PROBLEM TO SOLVE -
Go over the lines below, and when one contains the word "royal", copy it.

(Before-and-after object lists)
┌────────
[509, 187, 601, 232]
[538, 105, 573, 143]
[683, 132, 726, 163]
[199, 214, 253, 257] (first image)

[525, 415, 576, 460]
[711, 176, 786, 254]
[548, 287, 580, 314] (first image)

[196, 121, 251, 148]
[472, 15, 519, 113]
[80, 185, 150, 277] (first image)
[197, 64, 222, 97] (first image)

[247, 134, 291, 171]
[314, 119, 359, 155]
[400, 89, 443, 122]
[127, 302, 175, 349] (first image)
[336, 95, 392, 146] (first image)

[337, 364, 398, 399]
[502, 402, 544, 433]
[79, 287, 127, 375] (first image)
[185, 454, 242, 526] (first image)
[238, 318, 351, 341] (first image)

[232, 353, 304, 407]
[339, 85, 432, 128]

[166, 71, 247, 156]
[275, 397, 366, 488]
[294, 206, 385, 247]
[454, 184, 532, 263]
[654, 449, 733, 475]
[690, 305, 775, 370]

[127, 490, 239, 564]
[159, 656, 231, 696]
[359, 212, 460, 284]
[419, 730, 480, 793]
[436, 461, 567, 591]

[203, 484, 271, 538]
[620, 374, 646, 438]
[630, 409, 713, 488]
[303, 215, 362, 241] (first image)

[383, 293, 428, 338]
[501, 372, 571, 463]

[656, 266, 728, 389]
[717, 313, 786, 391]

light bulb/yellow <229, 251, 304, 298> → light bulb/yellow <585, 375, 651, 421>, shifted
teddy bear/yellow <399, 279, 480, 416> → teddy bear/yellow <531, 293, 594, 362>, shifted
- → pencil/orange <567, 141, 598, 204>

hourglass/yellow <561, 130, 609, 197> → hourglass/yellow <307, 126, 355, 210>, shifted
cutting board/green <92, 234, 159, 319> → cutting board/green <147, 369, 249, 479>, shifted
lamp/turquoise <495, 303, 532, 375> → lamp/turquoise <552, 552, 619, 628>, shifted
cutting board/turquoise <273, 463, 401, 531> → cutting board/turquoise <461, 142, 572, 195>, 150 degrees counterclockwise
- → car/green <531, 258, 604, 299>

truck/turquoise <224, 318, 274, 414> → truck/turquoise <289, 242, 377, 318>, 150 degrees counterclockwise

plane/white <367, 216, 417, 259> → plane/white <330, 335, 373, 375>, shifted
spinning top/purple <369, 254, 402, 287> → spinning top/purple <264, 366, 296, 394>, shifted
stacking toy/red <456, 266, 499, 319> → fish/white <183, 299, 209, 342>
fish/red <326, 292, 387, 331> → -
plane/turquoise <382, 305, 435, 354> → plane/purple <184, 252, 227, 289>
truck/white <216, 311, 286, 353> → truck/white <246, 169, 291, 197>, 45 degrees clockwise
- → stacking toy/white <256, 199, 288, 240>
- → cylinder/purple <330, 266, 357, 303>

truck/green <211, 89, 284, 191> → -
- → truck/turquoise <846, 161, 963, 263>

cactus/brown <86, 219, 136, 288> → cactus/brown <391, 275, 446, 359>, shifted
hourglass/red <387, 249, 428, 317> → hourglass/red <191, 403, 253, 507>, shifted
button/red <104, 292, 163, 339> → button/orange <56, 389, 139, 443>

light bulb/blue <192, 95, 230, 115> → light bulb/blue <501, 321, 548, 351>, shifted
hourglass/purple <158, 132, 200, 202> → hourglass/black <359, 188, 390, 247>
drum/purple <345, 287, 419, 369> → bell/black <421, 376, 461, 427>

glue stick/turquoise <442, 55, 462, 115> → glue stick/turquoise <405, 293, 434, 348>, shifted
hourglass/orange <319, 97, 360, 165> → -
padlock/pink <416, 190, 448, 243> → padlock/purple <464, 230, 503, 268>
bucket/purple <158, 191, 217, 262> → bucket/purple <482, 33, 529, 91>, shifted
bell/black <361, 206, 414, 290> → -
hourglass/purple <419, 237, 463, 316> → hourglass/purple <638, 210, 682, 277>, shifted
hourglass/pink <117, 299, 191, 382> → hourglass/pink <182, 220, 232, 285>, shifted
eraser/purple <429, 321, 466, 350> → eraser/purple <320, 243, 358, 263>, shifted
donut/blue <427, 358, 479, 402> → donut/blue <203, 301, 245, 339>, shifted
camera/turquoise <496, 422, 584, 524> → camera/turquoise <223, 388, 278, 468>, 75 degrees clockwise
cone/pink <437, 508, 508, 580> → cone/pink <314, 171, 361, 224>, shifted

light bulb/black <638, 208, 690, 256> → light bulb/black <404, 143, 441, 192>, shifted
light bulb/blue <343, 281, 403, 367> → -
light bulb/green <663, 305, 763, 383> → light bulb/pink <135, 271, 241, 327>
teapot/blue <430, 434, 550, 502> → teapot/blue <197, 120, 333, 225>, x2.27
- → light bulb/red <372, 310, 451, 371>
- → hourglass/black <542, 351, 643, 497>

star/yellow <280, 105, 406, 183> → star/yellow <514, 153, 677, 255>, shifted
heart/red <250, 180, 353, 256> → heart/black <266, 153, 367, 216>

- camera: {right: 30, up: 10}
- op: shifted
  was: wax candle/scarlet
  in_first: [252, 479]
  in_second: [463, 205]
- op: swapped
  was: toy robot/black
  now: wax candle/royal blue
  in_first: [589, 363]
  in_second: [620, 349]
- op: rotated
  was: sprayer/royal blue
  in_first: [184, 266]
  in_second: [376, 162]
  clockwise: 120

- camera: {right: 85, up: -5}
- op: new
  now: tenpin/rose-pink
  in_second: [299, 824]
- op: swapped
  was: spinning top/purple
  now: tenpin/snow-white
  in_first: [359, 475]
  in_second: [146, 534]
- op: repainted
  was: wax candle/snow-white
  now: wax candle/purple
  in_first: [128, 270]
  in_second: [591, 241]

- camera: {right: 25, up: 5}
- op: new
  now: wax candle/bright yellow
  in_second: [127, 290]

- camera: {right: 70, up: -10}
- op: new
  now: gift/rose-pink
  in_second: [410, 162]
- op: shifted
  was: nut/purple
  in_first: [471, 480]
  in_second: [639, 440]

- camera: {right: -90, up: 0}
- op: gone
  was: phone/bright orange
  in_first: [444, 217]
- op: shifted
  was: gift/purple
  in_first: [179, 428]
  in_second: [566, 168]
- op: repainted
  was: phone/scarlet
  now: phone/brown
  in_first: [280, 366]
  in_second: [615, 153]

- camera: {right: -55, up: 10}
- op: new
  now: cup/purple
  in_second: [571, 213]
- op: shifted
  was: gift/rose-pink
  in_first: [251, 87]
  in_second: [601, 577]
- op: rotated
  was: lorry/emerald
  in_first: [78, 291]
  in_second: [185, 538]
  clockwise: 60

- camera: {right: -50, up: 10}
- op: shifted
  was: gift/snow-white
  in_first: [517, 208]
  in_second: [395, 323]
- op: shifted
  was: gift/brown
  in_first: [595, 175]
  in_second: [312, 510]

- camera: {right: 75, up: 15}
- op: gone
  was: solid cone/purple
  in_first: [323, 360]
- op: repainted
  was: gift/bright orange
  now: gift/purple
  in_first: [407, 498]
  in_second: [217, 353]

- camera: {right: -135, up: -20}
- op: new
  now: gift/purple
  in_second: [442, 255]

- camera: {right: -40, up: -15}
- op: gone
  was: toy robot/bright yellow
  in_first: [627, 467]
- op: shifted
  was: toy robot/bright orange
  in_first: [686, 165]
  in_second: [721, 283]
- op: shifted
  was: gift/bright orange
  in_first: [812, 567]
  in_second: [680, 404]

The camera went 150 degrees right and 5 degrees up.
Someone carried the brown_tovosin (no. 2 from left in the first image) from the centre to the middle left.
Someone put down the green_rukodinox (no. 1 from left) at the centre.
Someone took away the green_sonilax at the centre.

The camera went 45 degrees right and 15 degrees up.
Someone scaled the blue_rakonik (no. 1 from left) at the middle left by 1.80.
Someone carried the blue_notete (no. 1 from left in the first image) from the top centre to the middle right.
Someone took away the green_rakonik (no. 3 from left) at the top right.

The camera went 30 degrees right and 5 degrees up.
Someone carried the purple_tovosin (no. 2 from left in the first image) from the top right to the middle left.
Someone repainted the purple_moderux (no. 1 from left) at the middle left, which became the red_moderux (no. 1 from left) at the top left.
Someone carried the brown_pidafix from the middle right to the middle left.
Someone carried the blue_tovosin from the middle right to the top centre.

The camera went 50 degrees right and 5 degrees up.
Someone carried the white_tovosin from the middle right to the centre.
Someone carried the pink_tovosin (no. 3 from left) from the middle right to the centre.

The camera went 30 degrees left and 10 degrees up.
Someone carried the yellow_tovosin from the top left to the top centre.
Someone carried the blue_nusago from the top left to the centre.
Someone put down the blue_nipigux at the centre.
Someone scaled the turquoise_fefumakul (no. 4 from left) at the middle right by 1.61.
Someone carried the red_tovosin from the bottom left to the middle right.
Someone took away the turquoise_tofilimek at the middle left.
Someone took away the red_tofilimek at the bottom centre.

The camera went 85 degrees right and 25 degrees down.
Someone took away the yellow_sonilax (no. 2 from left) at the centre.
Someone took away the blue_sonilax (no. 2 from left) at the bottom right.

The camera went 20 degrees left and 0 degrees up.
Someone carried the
└────────
ANSWER BELOW -
  now: wax candle/royal blue
  was: sprayer/royal blue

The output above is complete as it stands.